** Exercise materials **

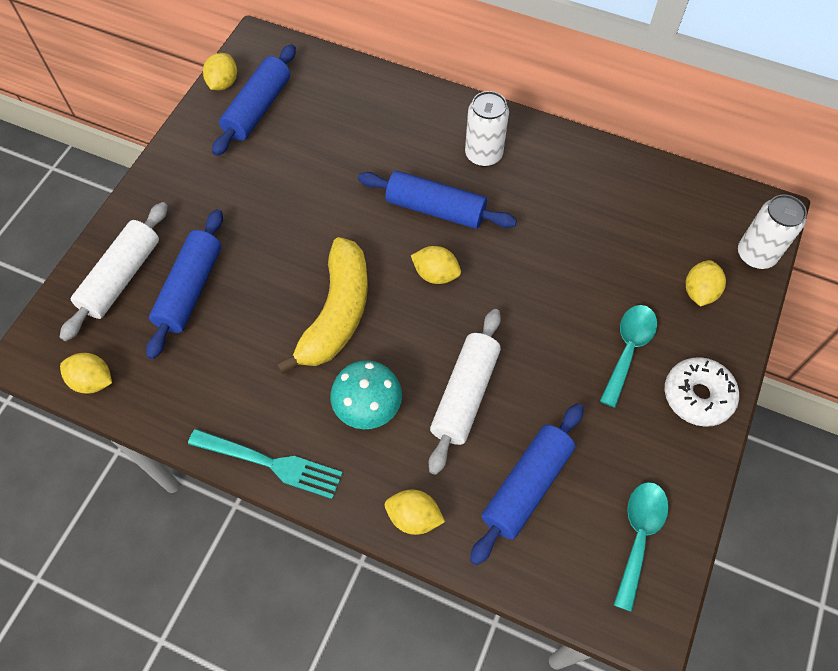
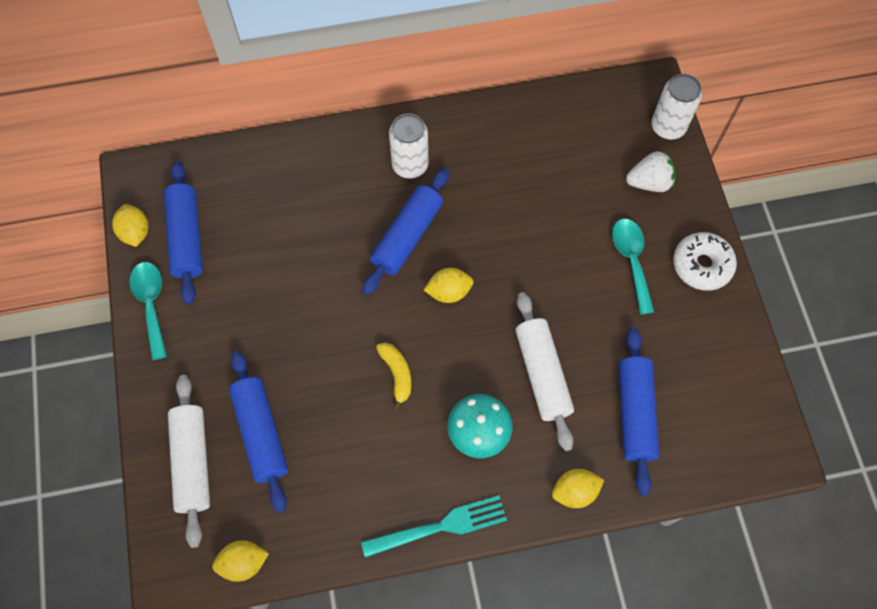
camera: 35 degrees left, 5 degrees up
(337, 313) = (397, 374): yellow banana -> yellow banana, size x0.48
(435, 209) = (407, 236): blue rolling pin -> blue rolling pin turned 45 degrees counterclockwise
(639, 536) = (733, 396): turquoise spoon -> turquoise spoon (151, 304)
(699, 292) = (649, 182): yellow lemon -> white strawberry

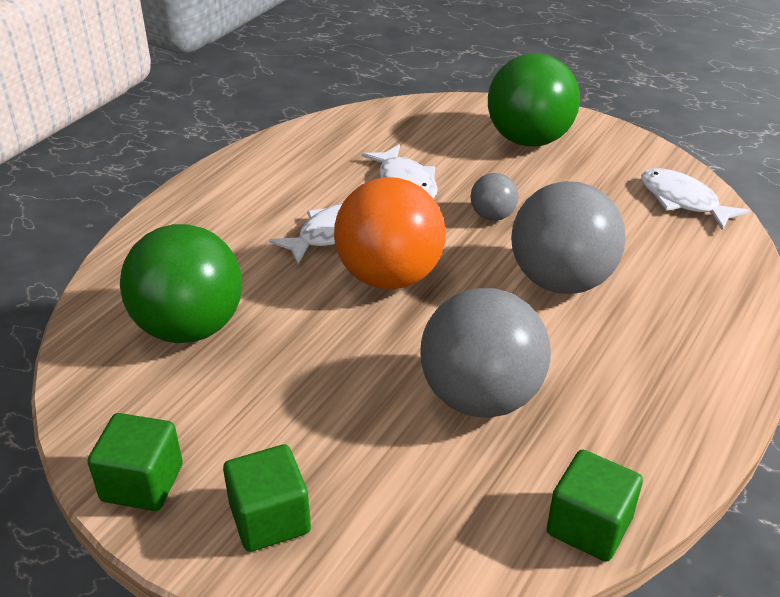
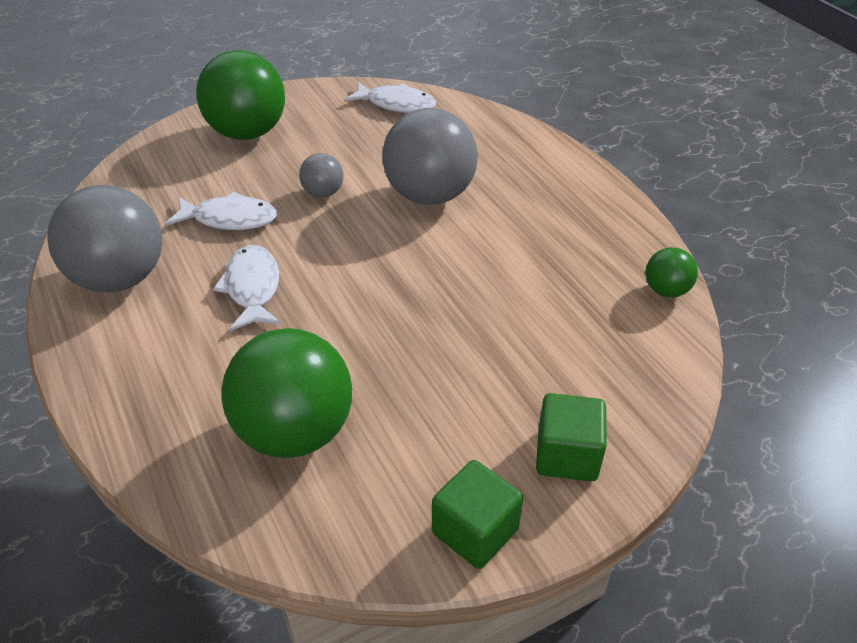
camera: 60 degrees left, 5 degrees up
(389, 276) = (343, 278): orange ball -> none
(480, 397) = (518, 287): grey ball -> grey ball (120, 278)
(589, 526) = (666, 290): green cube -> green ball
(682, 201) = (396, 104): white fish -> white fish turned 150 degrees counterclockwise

** Your objective **
All lines from the one containing "(389, 276) = (343, 278): orange ball -> none" through the end of the listing above are to be restated word for word, and no others.

** Output of the exercise **
(389, 276) = (343, 278): orange ball -> none
(480, 397) = (518, 287): grey ball -> grey ball (120, 278)
(589, 526) = (666, 290): green cube -> green ball
(682, 201) = (396, 104): white fish -> white fish turned 150 degrees counterclockwise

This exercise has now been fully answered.